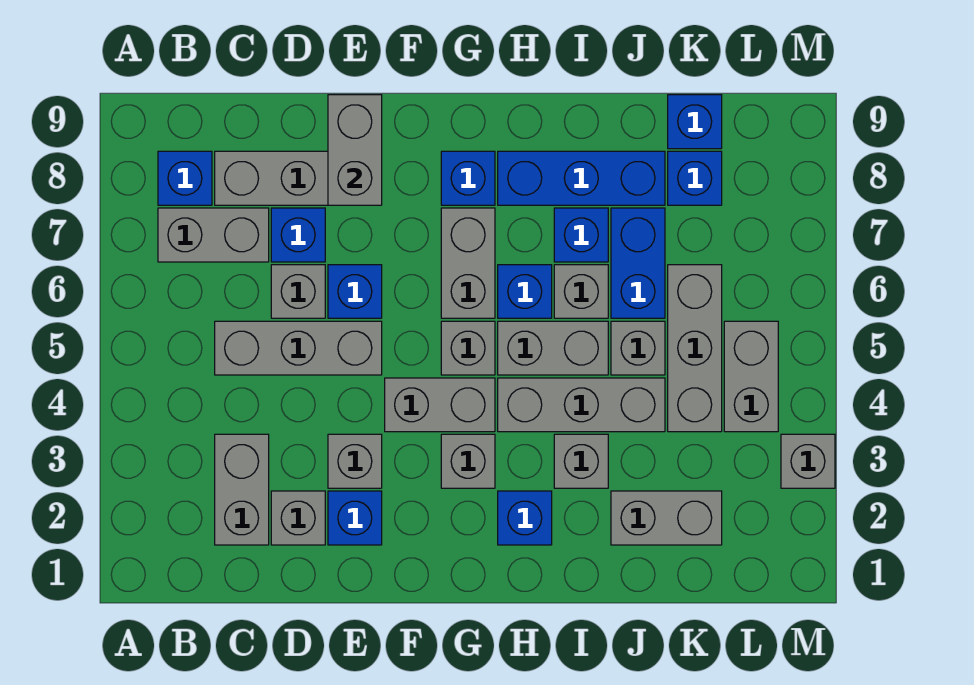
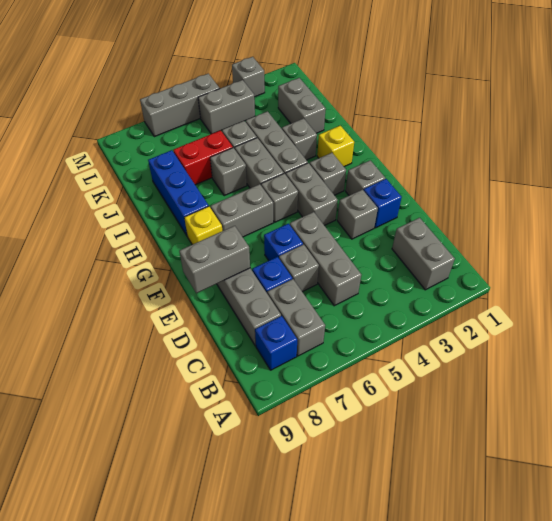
grey brick C2:C3 level 1 -> grey brick B2:C2 level 1
grey brick D2 level 1 -> grey brick F2 level 1
blue brick G8 level 1 -> yellow brick G8 level 1
blue brick H2 level 1 -> yellow brick H2 level 1
blue brick H6 level 1 -> none
blue brick I7 level 1 -> none
blue brick J6:J7 level 1 -> red brick J6:J7 level 1
grey brick K4:K6 level 1 -> grey brick M5:M7 level 1
blue brick K8 level 1 -> none
blue brick K9 level 1 -> none

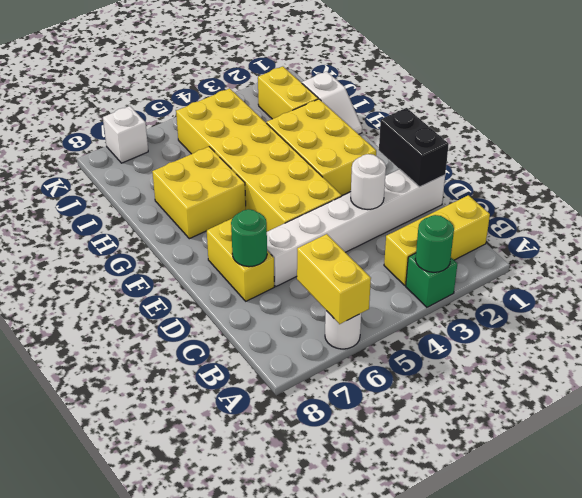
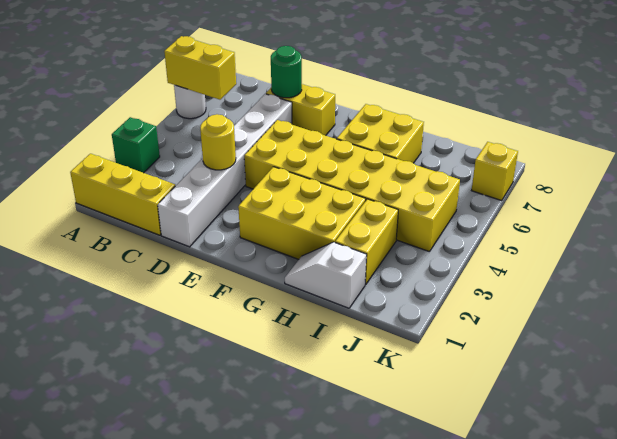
green round brick A3 level 2 -> none
yellow brick B1:B3 level 1 -> yellow brick A1:C1 level 1
black brick D1:E1 level 2 -> none
white round brick D3 level 2 -> yellow round brick D3 level 2
yellow brick I2:J2 level 1 -> yellow brick I2:I3 level 1
white brick K7 level 1 -> yellow brick K7 level 1

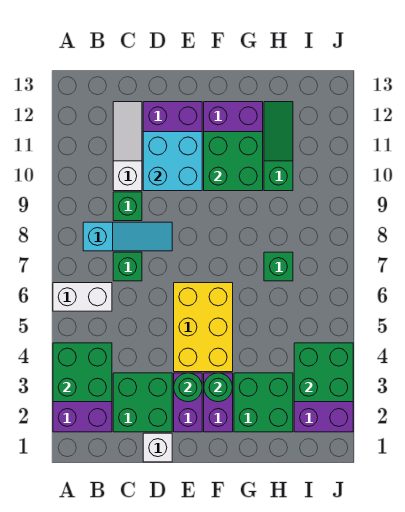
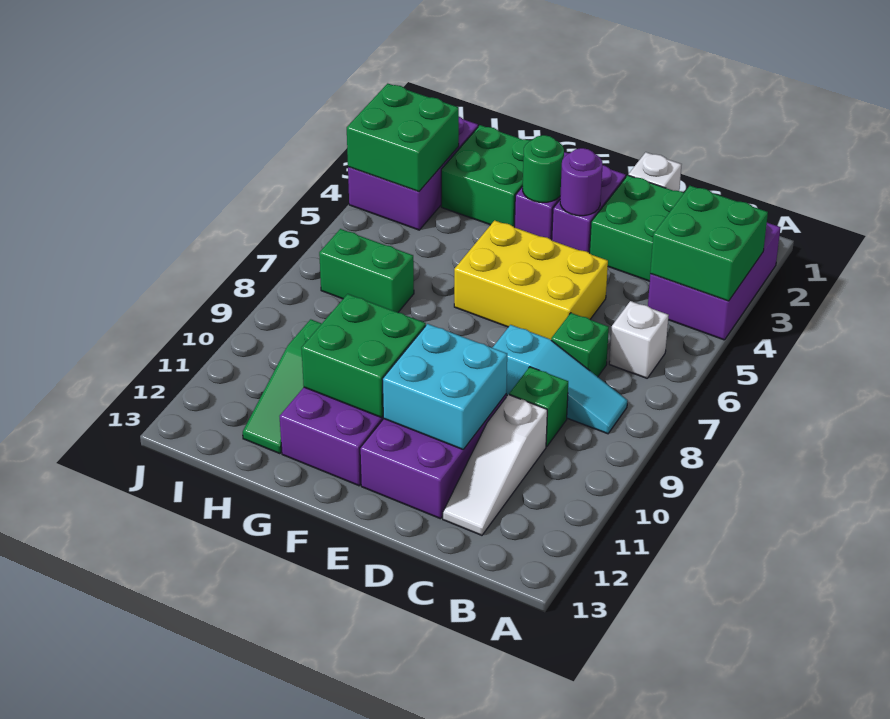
white brick A6:B6 level 1 -> white brick B6 level 1
cyan slope B8:D8 level 1 top B -> cyan slope B8:D8 level 1 top D
green round brick E3 level 2 -> purple round brick E3 level 2
yellow brick E4:F6 level 1 -> yellow brick D5:F6 level 1
green brick H7 level 1 -> green brick H7:I7 level 1

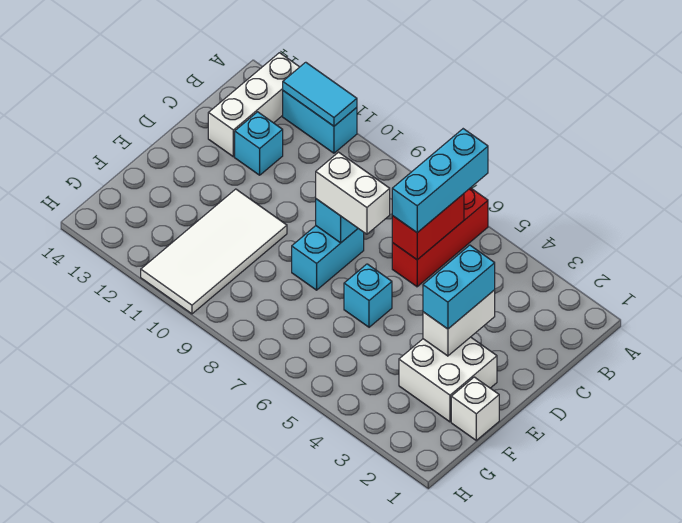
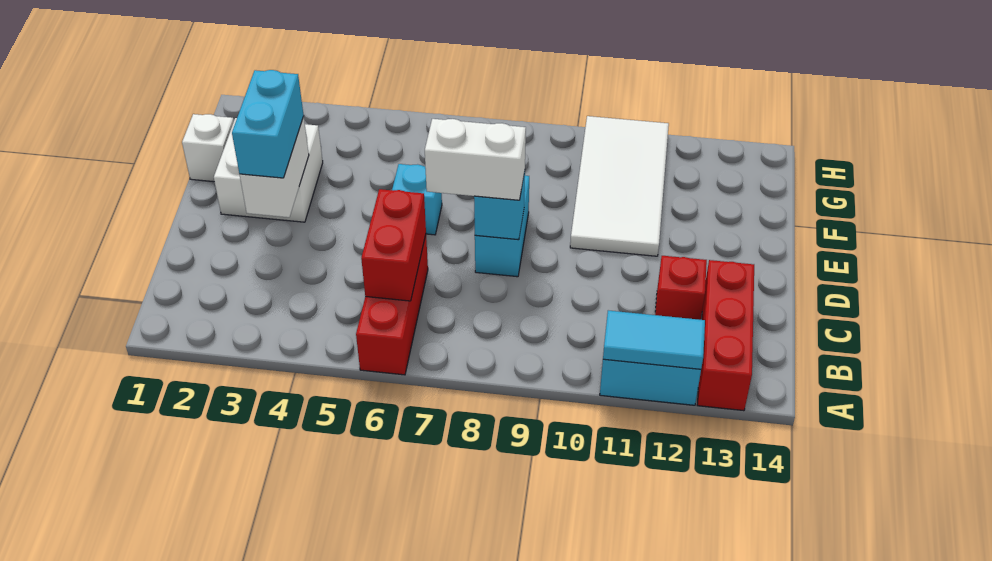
cyan brick A6:C6 level 3 -> none
white brick A13:C13 level 1 -> red brick A13:C13 level 1
cyan brick C12 level 1 -> red brick C12 level 1

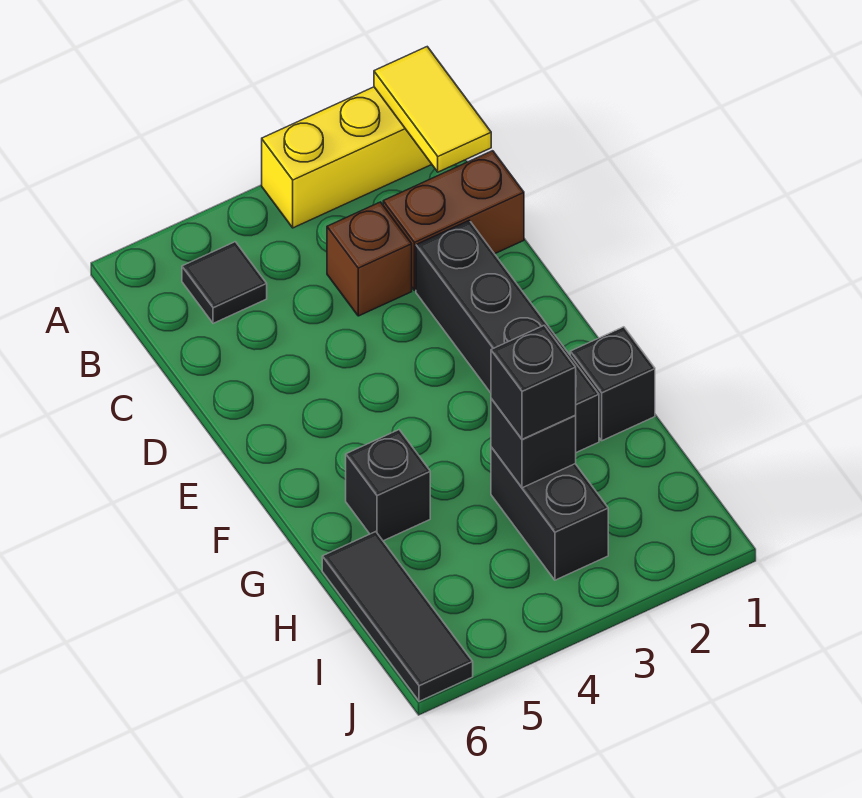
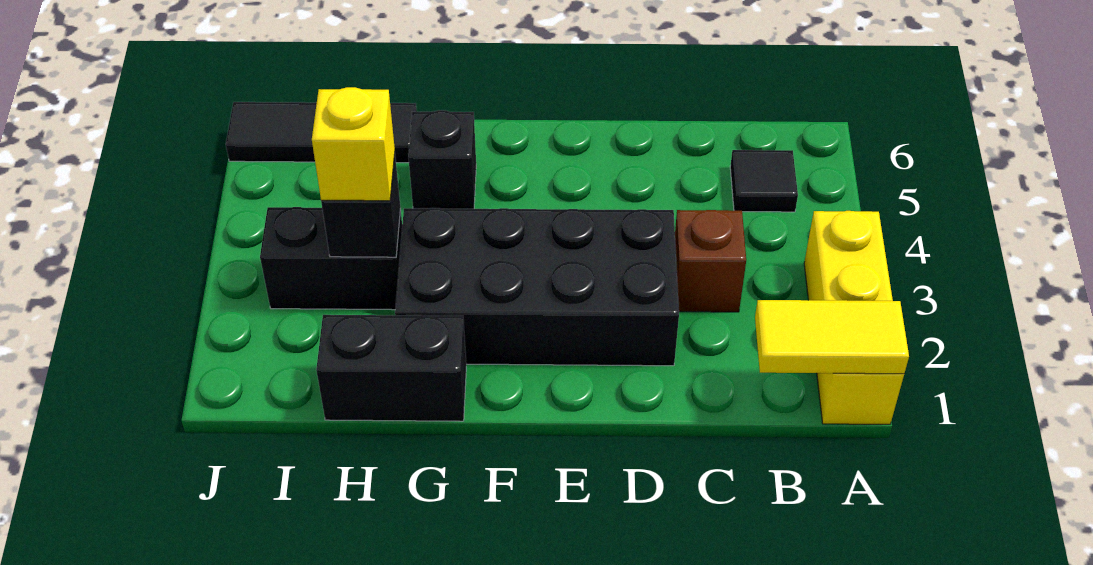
brown brick C1:C2 level 1 -> none
black brick D2:G2 level 1 -> black brick D2:G3 level 1
black brick G1 level 1 -> black brick G1:H1 level 1
black brick H3 level 3 -> yellow brick H3 level 3

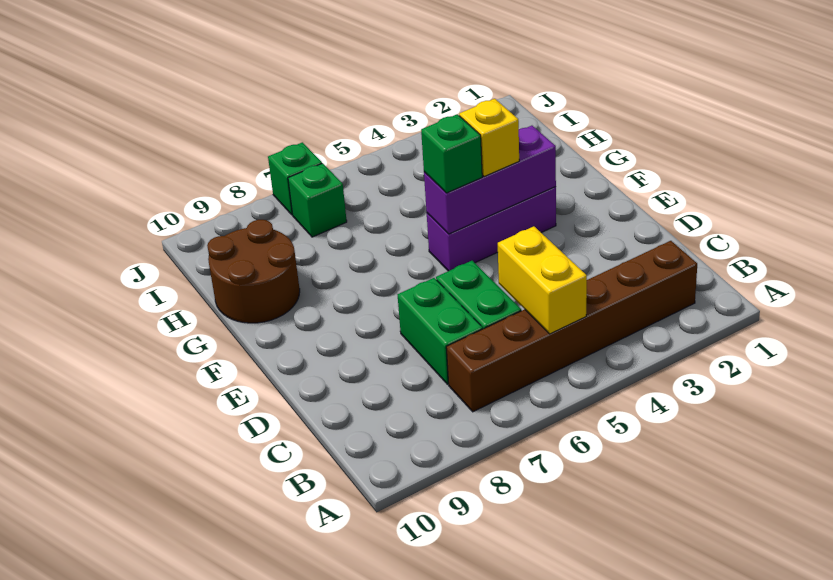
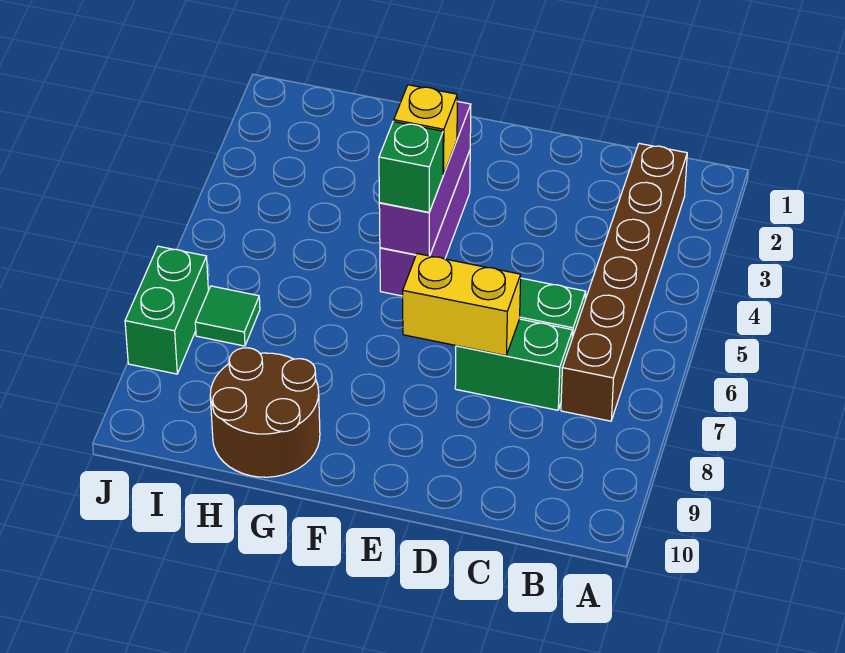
yellow brick B5:C5 level 2 -> yellow brick D7:E7 level 2
green brick I7 level 1 -> green tile I7 level 1
green brick J7 level 1 -> green brick J7:J8 level 1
• • • • • • •
● **What is needed**
The data is to be restated word for word, with any pictures set aside.

● **Written answer**
grey brick C2:C3 level 1 -> grey brick B2:C2 level 1
grey brick D2 level 1 -> grey brick F2 level 1
blue brick G8 level 1 -> yellow brick G8 level 1
blue brick H2 level 1 -> yellow brick H2 level 1
blue brick H6 level 1 -> none
blue brick I7 level 1 -> none
blue brick J6:J7 level 1 -> red brick J6:J7 level 1
grey brick K4:K6 level 1 -> grey brick M5:M7 level 1
blue brick K8 level 1 -> none
blue brick K9 level 1 -> none

green round brick A3 level 2 -> none
yellow brick B1:B3 level 1 -> yellow brick A1:C1 level 1
black brick D1:E1 level 2 -> none
white round brick D3 level 2 -> yellow round brick D3 level 2
yellow brick I2:J2 level 1 -> yellow brick I2:I3 level 1
white brick K7 level 1 -> yellow brick K7 level 1

white brick A6:B6 level 1 -> white brick B6 level 1
cyan slope B8:D8 level 1 top B -> cyan slope B8:D8 level 1 top D
green round brick E3 level 2 -> purple round brick E3 level 2
yellow brick E4:F6 level 1 -> yellow brick D5:F6 level 1
green brick H7 level 1 -> green brick H7:I7 level 1

cyan brick A6:C6 level 3 -> none
white brick A13:C13 level 1 -> red brick A13:C13 level 1
cyan brick C12 level 1 -> red brick C12 level 1

brown brick C1:C2 level 1 -> none
black brick D2:G2 level 1 -> black brick D2:G3 level 1
black brick G1 level 1 -> black brick G1:H1 level 1
black brick H3 level 3 -> yellow brick H3 level 3

yellow brick B5:C5 level 2 -> yellow brick D7:E7 level 2
green brick I7 level 1 -> green tile I7 level 1
green brick J7 level 1 -> green brick J7:J8 level 1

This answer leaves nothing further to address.